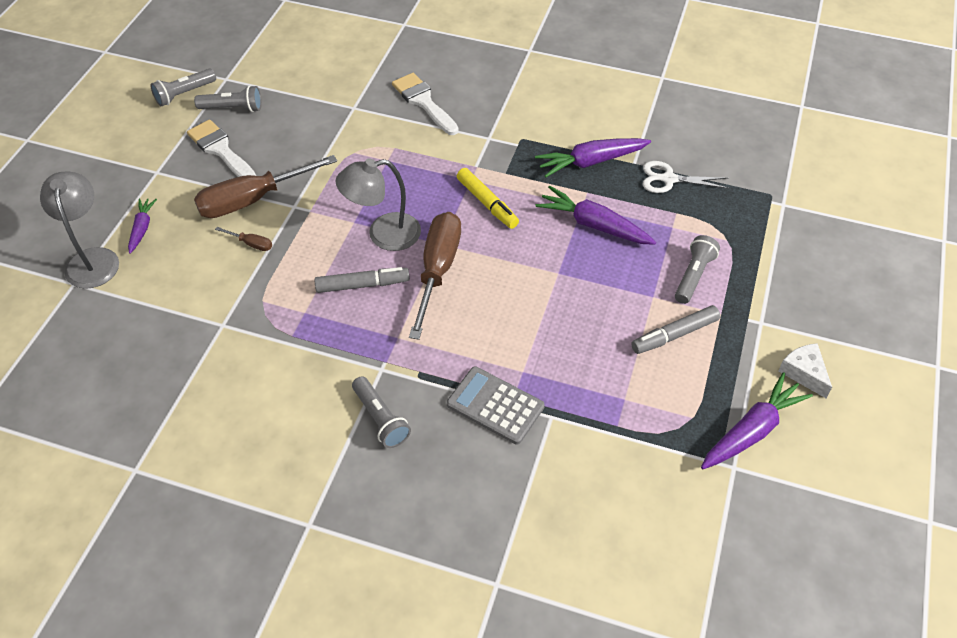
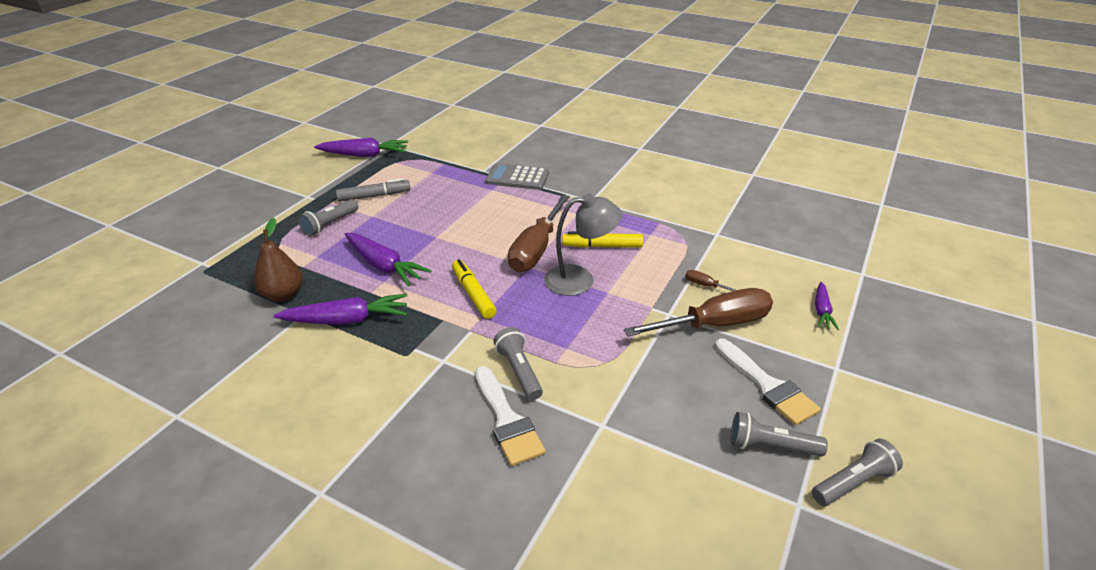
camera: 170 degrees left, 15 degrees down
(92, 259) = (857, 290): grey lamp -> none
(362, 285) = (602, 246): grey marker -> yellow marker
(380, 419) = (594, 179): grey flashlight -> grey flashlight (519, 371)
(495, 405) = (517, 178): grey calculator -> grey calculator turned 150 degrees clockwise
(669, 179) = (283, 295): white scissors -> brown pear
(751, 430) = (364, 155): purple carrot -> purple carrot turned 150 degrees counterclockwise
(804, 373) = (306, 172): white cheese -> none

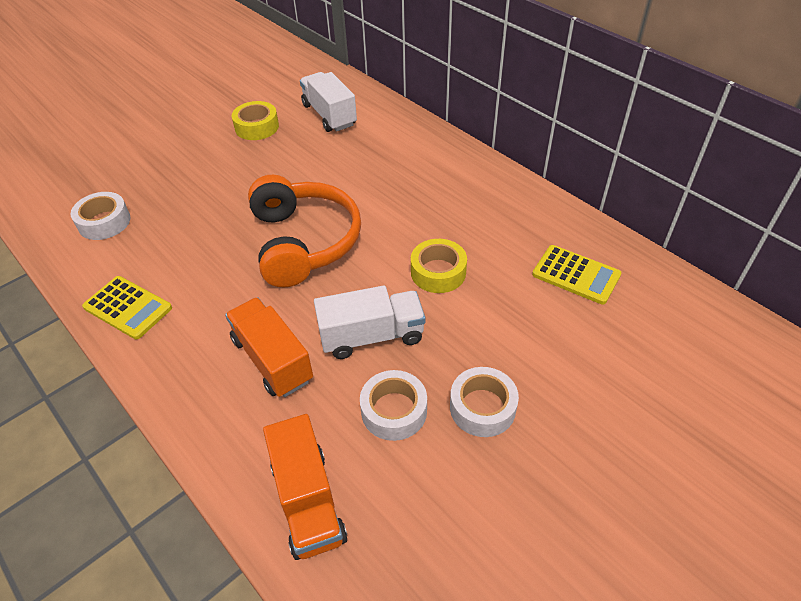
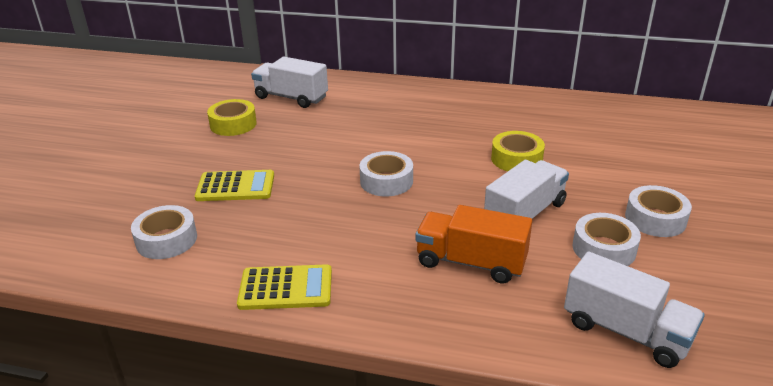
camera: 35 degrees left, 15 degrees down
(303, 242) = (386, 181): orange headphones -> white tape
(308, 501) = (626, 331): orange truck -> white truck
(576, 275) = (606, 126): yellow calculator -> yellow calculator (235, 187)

====

### WORK REQUIRED
Beginning with the first line of the material above, please output each line exactly through the line that contains "(751, 430) = (364, 155): purple", and only those, leaving out pictures.

### SOLUTION TO THE EXERCISE
camera: 170 degrees left, 15 degrees down
(92, 259) = (857, 290): grey lamp -> none
(362, 285) = (602, 246): grey marker -> yellow marker
(380, 419) = (594, 179): grey flashlight -> grey flashlight (519, 371)
(495, 405) = (517, 178): grey calculator -> grey calculator turned 150 degrees clockwise
(669, 179) = (283, 295): white scissors -> brown pear
(751, 430) = (364, 155): purple carrot -> purple carrot turned 150 degrees counterclockwise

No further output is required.